======== Material for this exercise

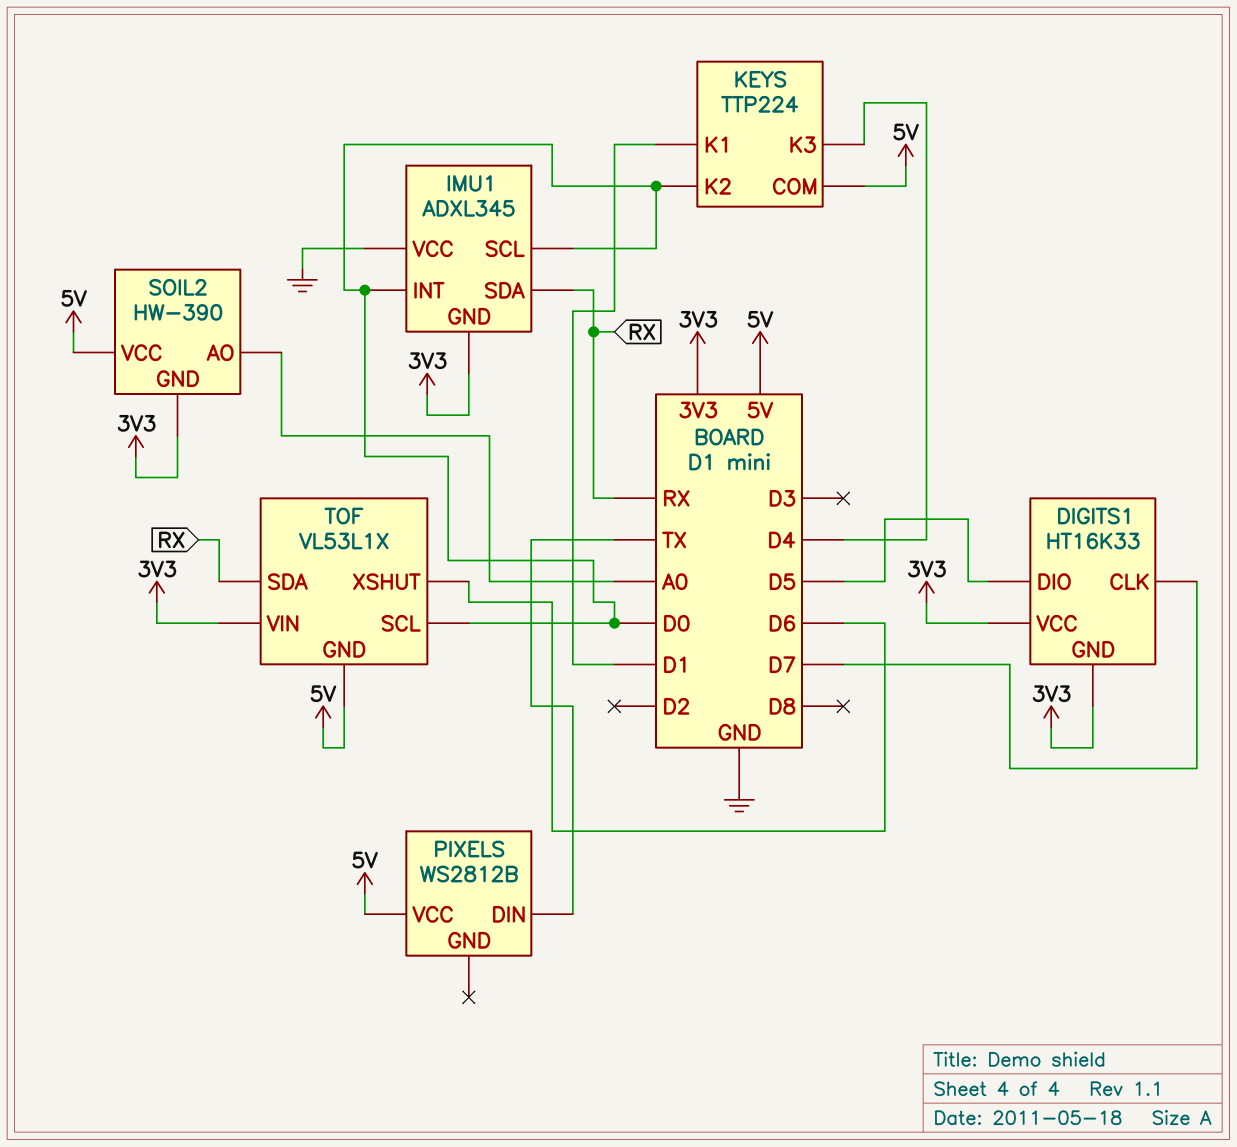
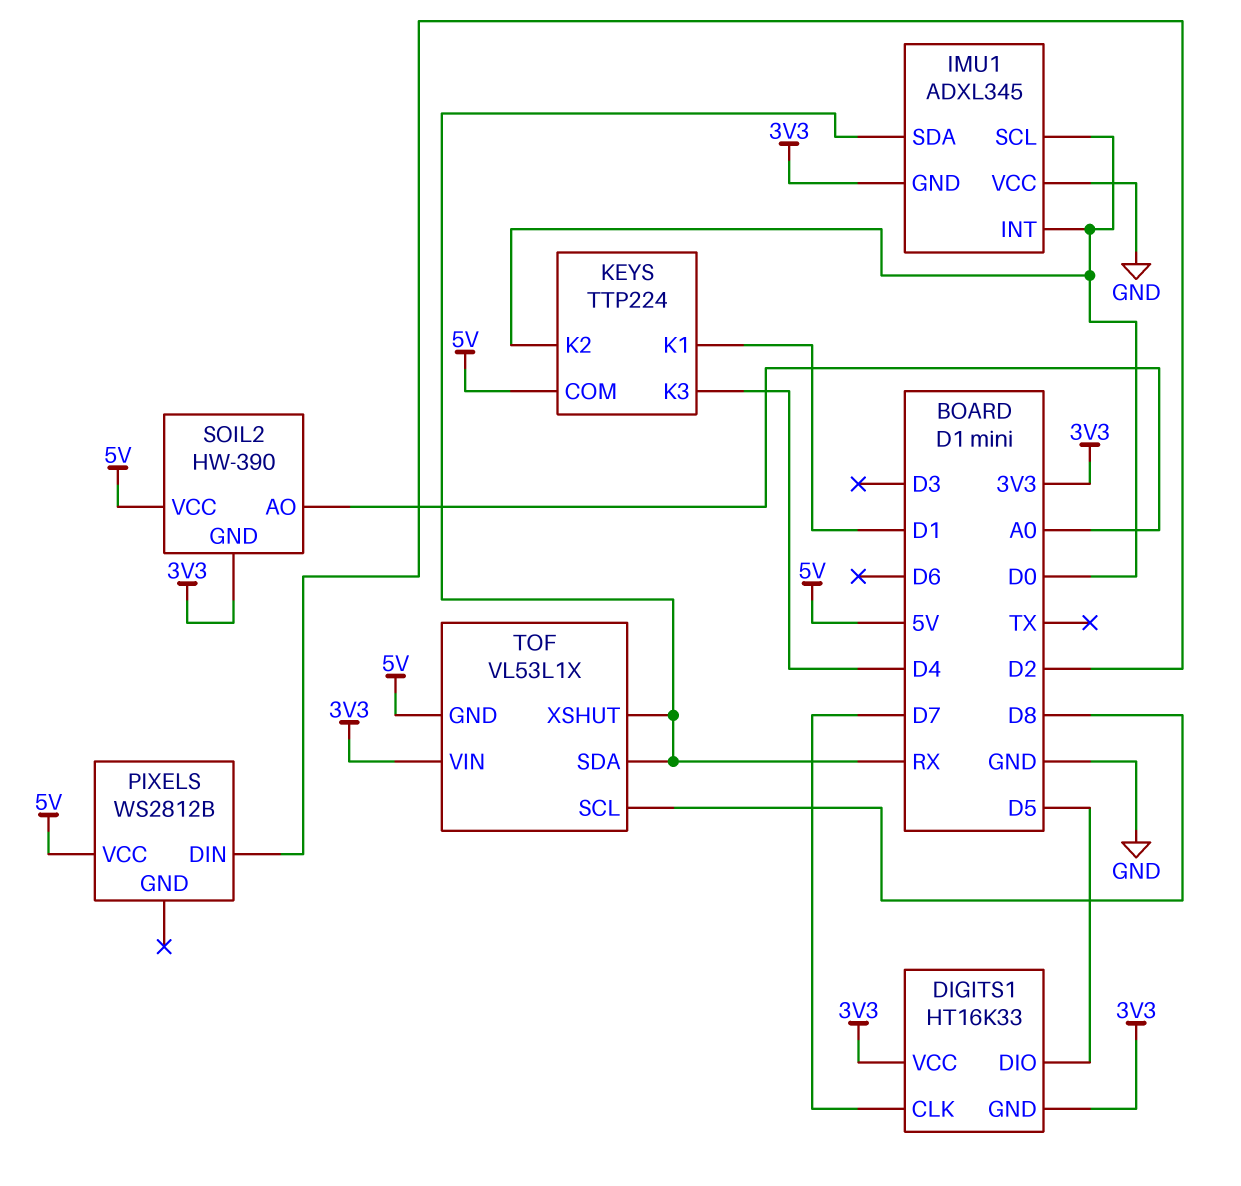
PIXELS pin DIN: TX -> D2
TOF pin SCL: D0 -> D8
TOF pin XSHUT: D6 -> RX

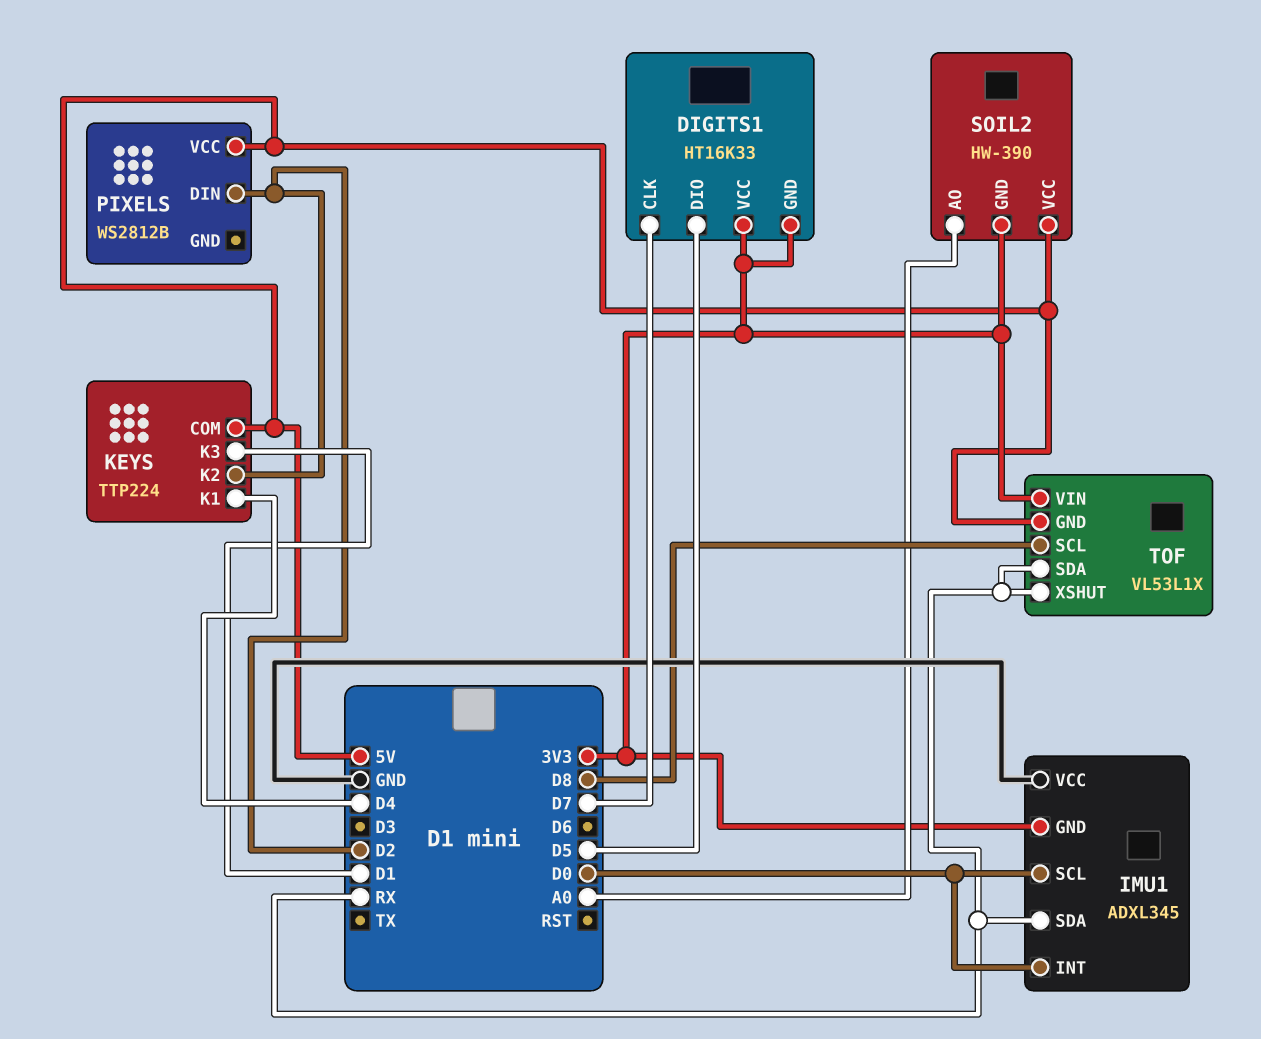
KEYS pin K1: D1 -> D4
KEYS pin K2: D0 -> D2
KEYS pin K3: D4 -> D1

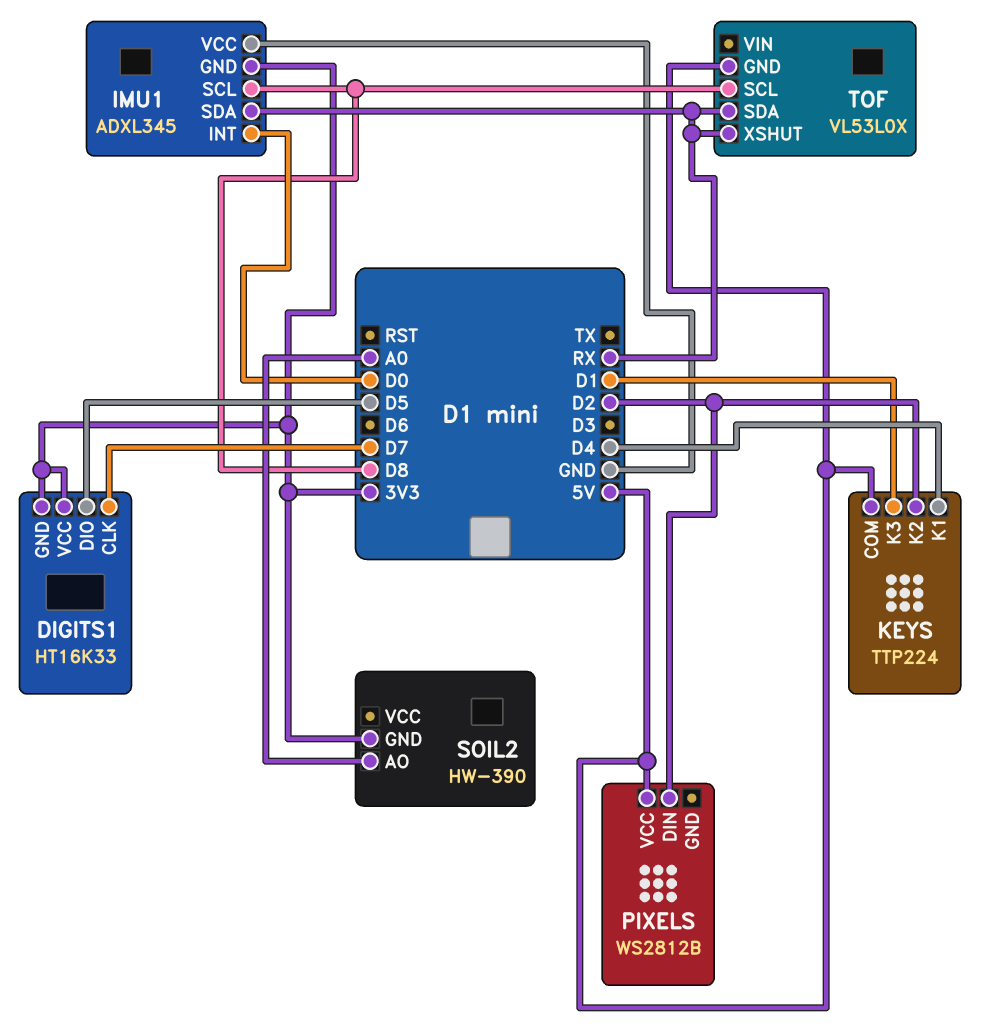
IMU1 pin SCL: D0 -> D8
SOIL2 pin VCC: 5V -> none
TOF: VL53L1X -> VL53L0X
TOF pin VIN: 3V3 -> none

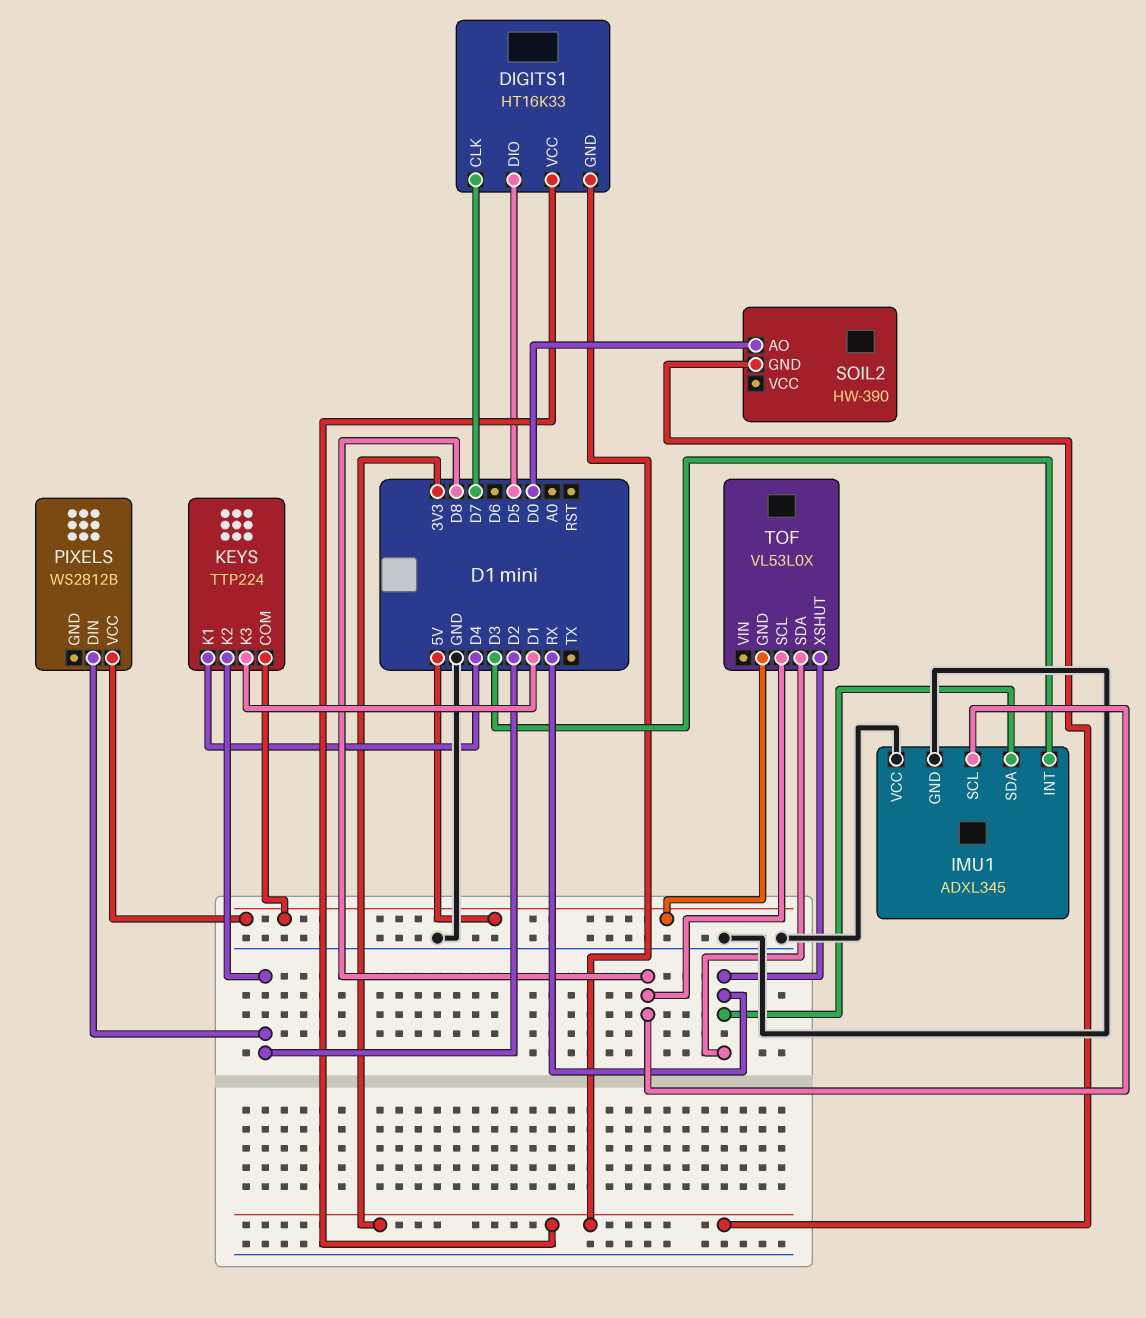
IMU1 pin GND: 3V3 -> GND
IMU1 pin INT: D0 -> D3
SOIL2 pin AO: A0 -> D0

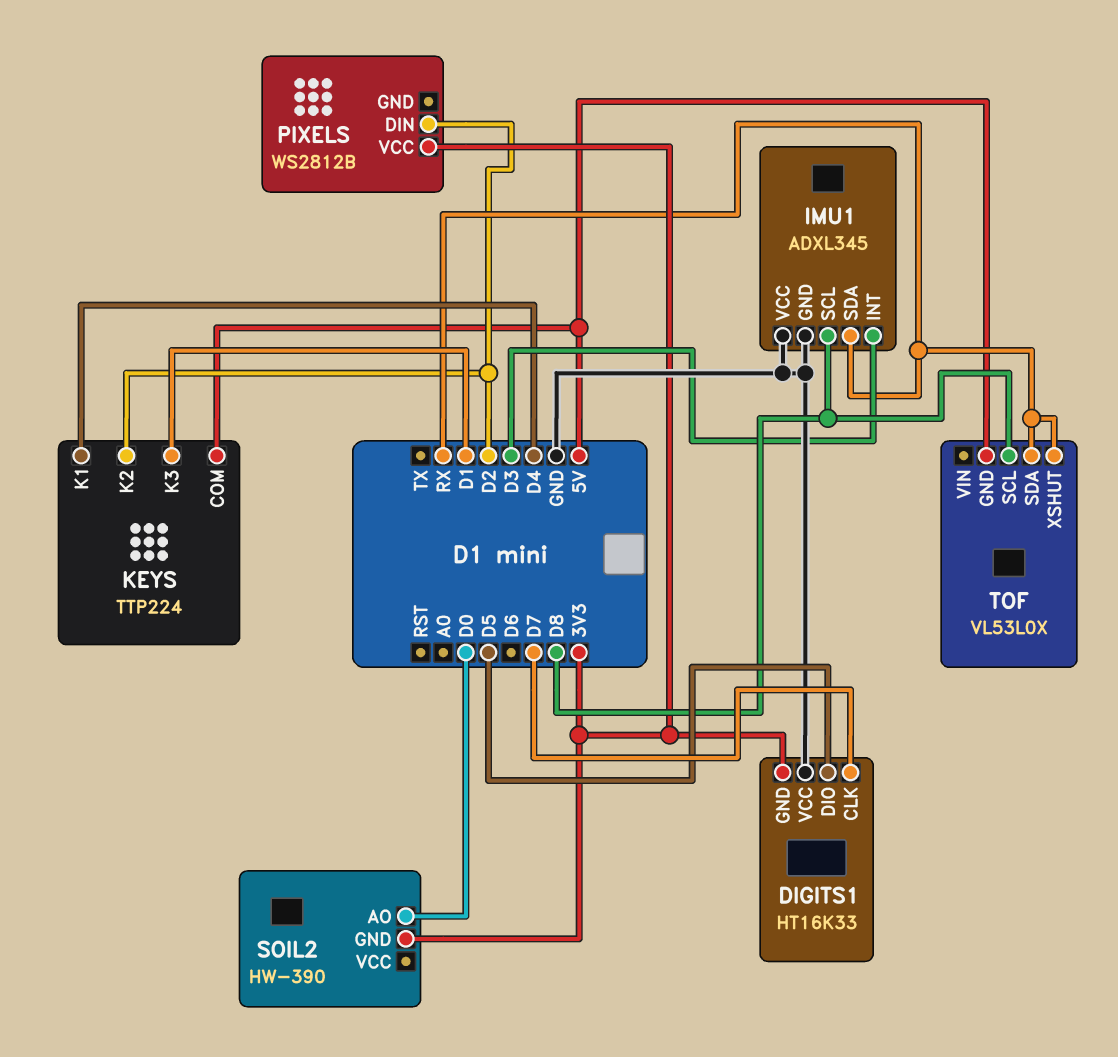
DIGITS1 pin VCC: 3V3 -> GND
PIXELS pin VCC: 5V -> 3V3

================

- _Task requirements_
Print the material in full and exactly; the pictures must not be printed.

- _Response_
PIXELS pin DIN: TX -> D2
TOF pin SCL: D0 -> D8
TOF pin XSHUT: D6 -> RX

KEYS pin K1: D1 -> D4
KEYS pin K2: D0 -> D2
KEYS pin K3: D4 -> D1

IMU1 pin SCL: D0 -> D8
SOIL2 pin VCC: 5V -> none
TOF: VL53L1X -> VL53L0X
TOF pin VIN: 3V3 -> none

IMU1 pin GND: 3V3 -> GND
IMU1 pin INT: D0 -> D3
SOIL2 pin AO: A0 -> D0

DIGITS1 pin VCC: 3V3 -> GND
PIXELS pin VCC: 5V -> 3V3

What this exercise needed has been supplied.